(Edit difference data)
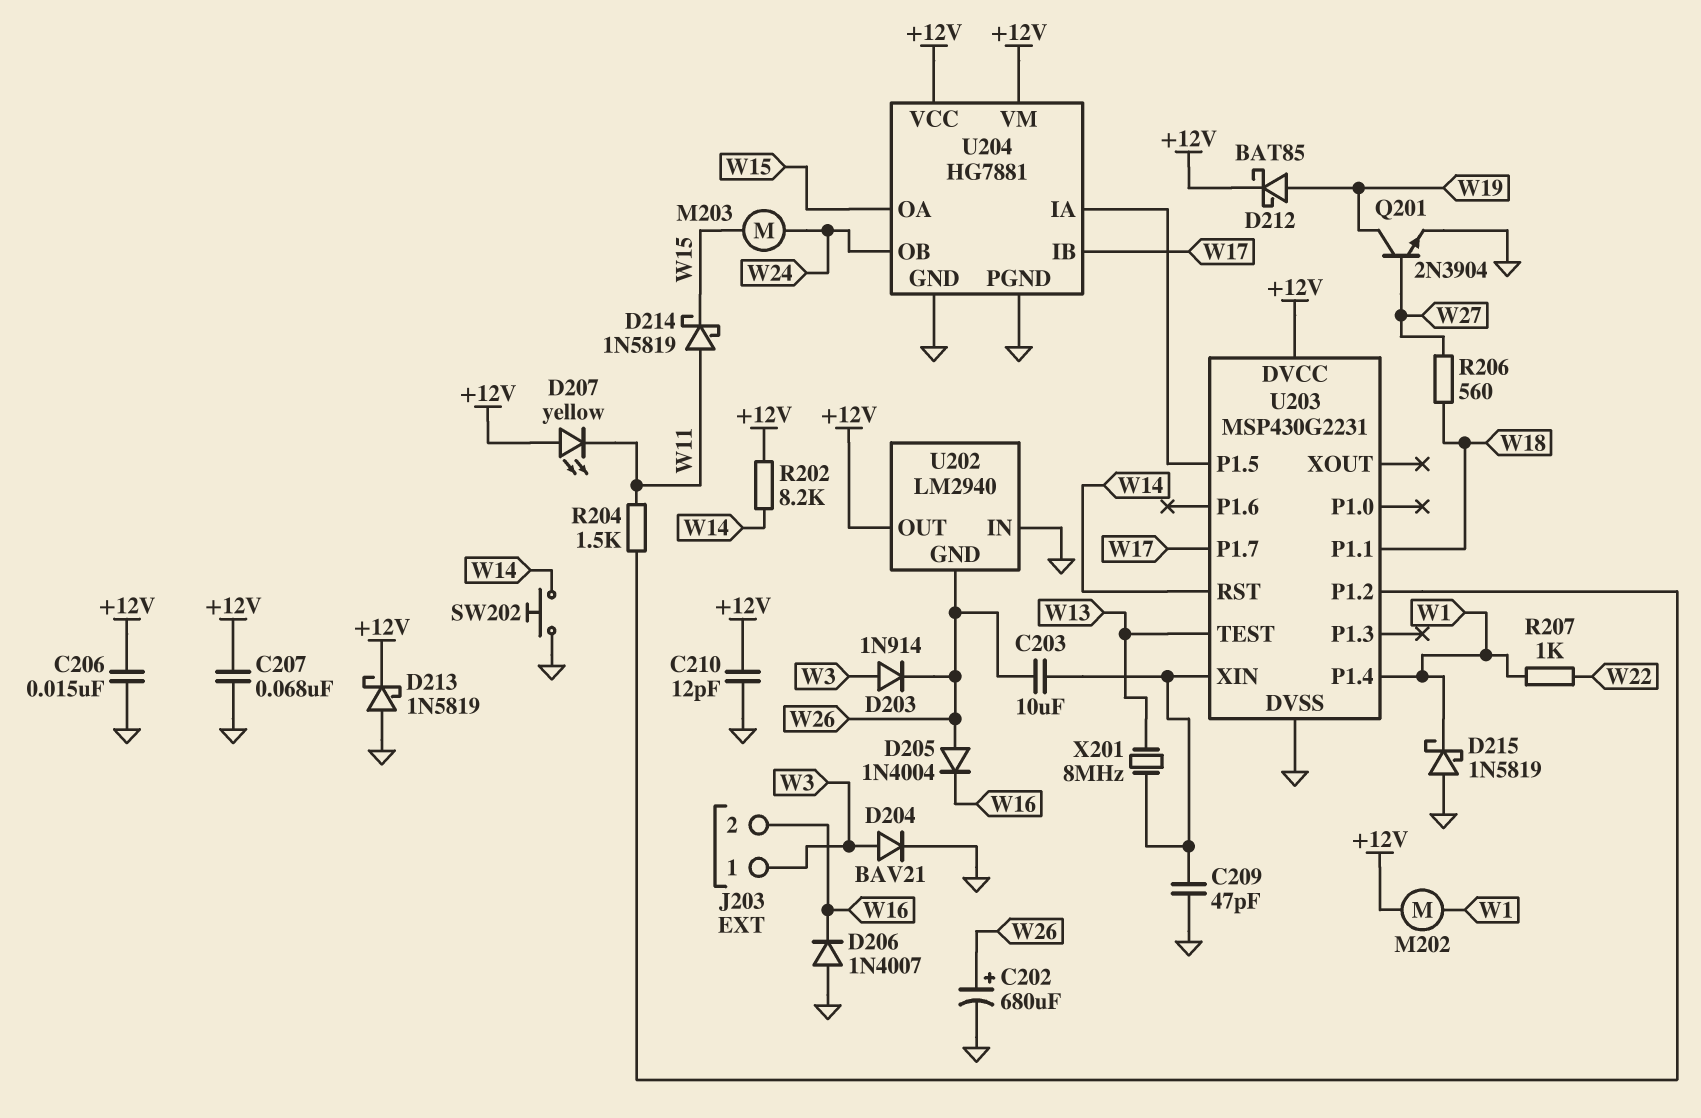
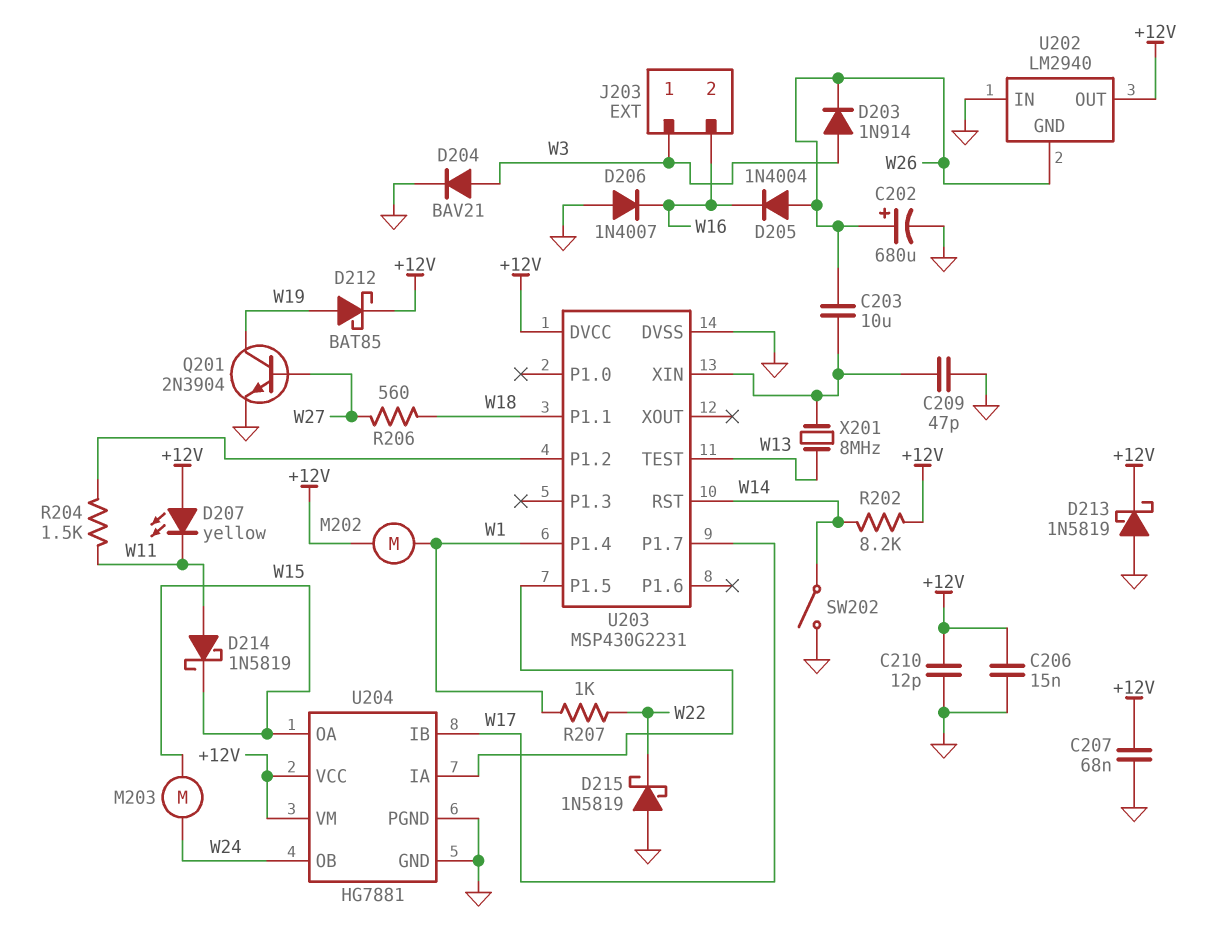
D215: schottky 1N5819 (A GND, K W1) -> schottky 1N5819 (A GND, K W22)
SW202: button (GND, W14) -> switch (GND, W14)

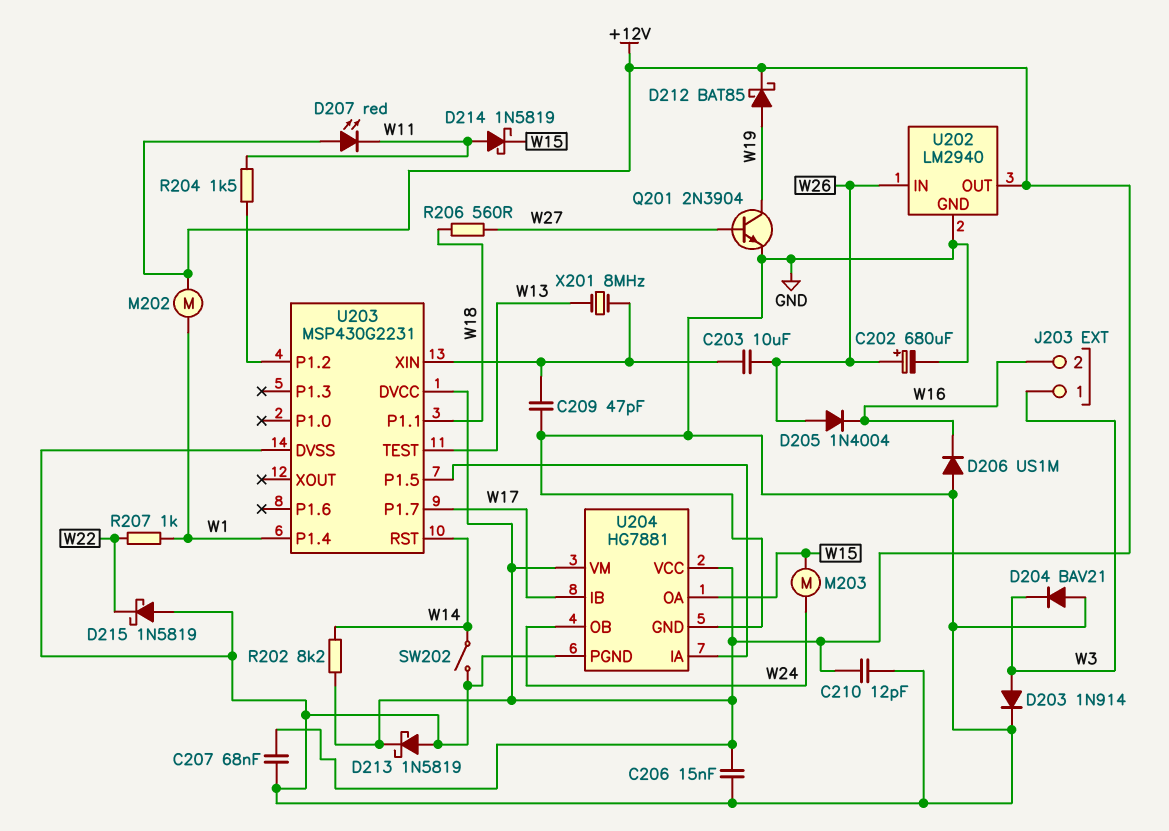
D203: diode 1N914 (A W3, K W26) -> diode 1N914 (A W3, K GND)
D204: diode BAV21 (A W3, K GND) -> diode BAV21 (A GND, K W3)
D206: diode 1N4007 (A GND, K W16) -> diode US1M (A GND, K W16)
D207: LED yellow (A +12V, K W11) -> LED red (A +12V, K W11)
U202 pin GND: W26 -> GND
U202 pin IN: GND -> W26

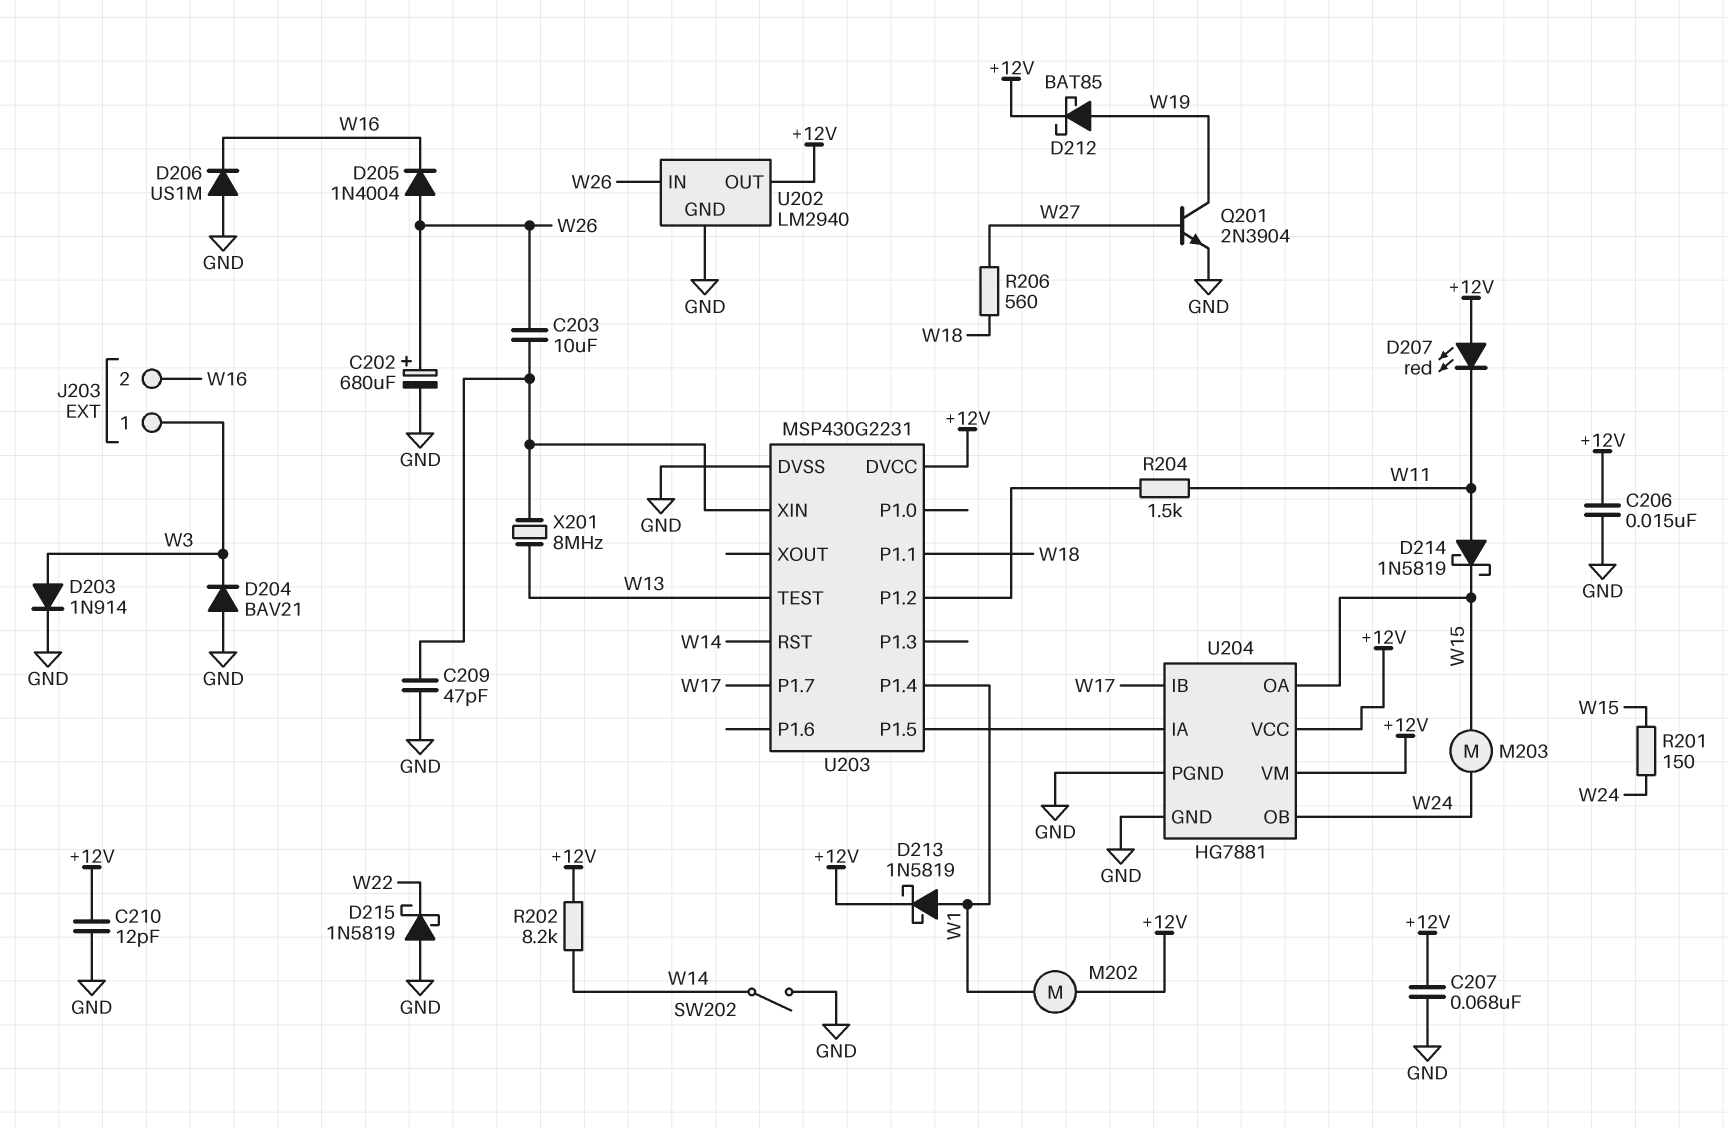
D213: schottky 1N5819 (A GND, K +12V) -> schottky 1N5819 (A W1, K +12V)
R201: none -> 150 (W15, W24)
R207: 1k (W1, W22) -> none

Work task
Without the pictures, write out every line above exactly as it appears.

Answer to this task
D215: schottky 1N5819 (A GND, K W1) -> schottky 1N5819 (A GND, K W22)
SW202: button (GND, W14) -> switch (GND, W14)

D203: diode 1N914 (A W3, K W26) -> diode 1N914 (A W3, K GND)
D204: diode BAV21 (A W3, K GND) -> diode BAV21 (A GND, K W3)
D206: diode 1N4007 (A GND, K W16) -> diode US1M (A GND, K W16)
D207: LED yellow (A +12V, K W11) -> LED red (A +12V, K W11)
U202 pin GND: W26 -> GND
U202 pin IN: GND -> W26

D213: schottky 1N5819 (A GND, K +12V) -> schottky 1N5819 (A W1, K +12V)
R201: none -> 150 (W15, W24)
R207: 1k (W1, W22) -> none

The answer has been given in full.